What to produce:
The answer must consist of every line from the data that holds the string "ECHO".

*** Data shown Section Begins ***

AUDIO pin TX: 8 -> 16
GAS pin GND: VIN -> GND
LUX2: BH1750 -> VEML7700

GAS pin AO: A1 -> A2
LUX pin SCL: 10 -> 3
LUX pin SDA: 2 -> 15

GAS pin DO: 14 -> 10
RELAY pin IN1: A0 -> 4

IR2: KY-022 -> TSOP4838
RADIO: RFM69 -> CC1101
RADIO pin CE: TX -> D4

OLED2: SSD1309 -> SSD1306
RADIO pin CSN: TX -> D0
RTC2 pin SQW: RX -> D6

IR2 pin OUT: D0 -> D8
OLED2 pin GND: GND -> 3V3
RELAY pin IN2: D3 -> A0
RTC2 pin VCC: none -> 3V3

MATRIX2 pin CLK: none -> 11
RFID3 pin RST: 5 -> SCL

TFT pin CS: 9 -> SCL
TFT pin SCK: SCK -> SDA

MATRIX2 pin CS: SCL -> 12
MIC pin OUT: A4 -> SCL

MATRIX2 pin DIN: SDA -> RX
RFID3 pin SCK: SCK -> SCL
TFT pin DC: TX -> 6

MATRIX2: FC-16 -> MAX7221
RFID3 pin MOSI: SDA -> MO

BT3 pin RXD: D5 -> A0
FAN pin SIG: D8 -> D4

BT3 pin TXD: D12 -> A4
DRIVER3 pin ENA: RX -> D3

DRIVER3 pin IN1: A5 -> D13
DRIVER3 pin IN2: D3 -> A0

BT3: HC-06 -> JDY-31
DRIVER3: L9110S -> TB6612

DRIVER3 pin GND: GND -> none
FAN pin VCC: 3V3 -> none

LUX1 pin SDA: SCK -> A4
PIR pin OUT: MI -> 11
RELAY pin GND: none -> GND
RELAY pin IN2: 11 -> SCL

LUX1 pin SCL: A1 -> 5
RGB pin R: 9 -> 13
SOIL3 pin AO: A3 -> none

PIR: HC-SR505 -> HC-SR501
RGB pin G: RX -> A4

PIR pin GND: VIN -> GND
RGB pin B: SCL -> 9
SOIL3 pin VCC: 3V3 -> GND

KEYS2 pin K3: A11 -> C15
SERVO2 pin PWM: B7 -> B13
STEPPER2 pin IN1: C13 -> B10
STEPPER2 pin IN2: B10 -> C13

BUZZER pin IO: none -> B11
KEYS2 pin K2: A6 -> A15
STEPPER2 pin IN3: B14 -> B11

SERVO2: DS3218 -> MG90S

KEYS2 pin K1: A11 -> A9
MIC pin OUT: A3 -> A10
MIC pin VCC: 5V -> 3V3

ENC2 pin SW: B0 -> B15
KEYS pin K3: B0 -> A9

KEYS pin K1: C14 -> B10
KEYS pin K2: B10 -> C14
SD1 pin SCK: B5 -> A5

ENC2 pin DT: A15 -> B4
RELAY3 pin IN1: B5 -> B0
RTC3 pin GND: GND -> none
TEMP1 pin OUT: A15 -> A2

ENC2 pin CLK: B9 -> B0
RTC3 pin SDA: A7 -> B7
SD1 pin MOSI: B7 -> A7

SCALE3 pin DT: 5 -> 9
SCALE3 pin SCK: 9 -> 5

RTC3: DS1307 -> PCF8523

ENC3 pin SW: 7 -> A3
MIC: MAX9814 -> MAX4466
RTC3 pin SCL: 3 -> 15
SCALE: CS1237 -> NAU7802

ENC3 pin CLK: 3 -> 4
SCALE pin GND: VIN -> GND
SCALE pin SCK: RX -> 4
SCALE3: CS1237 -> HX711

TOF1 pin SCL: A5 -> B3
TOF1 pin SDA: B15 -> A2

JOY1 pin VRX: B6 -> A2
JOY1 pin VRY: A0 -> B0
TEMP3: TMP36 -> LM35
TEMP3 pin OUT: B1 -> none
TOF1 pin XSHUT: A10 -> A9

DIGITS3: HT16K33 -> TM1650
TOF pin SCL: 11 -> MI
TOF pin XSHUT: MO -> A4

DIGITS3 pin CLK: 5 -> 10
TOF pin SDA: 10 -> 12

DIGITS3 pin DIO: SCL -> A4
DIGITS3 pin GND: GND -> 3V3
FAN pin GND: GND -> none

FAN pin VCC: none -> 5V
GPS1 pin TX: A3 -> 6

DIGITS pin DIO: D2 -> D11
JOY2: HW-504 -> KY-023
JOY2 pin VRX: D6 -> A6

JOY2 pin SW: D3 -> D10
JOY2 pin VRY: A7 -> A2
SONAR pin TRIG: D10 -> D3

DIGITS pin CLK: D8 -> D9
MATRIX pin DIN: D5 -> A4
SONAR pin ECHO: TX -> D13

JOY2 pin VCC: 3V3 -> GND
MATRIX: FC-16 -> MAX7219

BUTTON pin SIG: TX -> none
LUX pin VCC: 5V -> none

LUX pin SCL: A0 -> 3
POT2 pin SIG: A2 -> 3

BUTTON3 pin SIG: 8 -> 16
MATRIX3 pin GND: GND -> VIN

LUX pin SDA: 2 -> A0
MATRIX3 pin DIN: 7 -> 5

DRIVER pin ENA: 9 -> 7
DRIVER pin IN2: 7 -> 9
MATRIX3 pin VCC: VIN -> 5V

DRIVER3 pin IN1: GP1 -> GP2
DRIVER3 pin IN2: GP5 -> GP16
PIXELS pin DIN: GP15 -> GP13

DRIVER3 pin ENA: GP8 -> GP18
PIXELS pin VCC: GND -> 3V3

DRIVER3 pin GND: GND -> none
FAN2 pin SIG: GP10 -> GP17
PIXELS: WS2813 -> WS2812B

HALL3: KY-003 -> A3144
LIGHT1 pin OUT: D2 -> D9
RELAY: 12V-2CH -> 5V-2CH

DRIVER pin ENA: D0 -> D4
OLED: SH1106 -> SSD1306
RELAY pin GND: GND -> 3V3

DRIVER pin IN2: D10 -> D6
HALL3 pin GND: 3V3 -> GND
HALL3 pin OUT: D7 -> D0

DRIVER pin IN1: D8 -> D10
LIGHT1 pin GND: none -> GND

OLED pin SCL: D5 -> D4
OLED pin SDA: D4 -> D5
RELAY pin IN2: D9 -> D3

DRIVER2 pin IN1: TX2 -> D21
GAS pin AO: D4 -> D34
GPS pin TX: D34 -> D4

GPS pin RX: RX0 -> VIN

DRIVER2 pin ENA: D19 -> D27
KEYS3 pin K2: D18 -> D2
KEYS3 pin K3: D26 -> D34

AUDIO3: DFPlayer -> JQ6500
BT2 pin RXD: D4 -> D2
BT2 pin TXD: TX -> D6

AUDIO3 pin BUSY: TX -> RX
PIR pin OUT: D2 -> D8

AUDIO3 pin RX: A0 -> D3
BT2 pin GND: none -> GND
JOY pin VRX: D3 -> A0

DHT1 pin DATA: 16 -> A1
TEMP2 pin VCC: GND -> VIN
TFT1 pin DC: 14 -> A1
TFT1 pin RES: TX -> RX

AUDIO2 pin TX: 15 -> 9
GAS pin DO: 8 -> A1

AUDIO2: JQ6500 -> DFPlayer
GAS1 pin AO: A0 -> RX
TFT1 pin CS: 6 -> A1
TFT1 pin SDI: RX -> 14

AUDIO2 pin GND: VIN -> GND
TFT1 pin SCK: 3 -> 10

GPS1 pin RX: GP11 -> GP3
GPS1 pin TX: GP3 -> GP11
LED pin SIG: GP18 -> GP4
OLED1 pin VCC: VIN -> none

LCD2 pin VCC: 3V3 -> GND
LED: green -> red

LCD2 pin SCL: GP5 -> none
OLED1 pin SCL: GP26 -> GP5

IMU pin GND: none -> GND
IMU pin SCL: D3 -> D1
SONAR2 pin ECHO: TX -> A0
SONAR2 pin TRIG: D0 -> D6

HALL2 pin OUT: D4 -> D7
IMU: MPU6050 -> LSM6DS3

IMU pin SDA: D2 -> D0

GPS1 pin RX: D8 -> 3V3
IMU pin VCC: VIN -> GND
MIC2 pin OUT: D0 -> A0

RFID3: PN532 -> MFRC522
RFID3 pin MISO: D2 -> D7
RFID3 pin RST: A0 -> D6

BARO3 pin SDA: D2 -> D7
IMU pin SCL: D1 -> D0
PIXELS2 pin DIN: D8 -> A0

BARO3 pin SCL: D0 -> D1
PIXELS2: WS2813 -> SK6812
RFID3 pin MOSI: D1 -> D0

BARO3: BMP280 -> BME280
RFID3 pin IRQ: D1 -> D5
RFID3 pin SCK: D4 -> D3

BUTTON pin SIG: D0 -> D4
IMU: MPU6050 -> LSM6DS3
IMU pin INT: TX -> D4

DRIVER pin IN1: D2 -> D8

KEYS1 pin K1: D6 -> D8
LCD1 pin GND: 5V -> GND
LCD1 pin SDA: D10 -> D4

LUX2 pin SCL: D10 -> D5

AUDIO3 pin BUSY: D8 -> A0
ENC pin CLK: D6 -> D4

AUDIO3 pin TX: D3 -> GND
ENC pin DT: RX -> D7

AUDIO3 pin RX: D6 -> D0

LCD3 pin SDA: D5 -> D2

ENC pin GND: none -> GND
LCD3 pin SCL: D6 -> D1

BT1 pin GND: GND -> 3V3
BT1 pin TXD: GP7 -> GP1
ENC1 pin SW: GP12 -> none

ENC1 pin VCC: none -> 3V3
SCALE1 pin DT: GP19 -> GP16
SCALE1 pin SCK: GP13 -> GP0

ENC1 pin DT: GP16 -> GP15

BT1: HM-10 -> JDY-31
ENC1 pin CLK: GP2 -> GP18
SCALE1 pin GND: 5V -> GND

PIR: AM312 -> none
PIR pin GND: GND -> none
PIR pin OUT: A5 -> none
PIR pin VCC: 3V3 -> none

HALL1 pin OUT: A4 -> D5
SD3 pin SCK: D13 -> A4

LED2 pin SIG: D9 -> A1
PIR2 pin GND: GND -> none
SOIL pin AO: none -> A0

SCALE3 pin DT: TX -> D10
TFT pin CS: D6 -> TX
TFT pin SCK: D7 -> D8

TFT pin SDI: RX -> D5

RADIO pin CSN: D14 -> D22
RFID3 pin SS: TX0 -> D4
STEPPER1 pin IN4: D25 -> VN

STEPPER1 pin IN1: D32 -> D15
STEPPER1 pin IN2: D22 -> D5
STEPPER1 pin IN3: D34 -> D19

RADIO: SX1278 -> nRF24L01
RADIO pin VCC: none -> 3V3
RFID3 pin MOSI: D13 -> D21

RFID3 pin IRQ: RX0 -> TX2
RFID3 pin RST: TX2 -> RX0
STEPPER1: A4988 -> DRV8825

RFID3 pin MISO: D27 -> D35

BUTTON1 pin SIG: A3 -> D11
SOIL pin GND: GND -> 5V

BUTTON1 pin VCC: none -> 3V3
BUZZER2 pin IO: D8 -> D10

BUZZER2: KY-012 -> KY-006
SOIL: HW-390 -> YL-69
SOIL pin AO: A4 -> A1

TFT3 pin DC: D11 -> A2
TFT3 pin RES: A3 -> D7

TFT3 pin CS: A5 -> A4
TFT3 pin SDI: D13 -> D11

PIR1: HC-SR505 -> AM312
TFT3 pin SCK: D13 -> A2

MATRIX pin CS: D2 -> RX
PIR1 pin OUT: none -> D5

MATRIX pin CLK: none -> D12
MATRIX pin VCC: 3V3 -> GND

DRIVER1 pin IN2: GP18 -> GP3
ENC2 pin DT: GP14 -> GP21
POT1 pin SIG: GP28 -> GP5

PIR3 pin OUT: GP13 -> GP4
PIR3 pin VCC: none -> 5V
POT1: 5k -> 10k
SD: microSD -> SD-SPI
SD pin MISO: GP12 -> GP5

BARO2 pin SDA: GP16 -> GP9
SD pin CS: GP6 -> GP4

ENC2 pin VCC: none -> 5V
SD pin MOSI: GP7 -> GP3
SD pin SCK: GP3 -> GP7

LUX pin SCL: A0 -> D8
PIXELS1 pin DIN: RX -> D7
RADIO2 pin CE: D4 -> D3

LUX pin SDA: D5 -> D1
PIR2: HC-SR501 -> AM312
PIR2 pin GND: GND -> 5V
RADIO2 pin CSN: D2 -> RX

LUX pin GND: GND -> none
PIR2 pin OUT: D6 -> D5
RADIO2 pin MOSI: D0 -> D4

*** Data shown Section Ends ***

Solution for this problem:
SONAR pin ECHO: TX -> D13
SONAR2 pin ECHO: TX -> A0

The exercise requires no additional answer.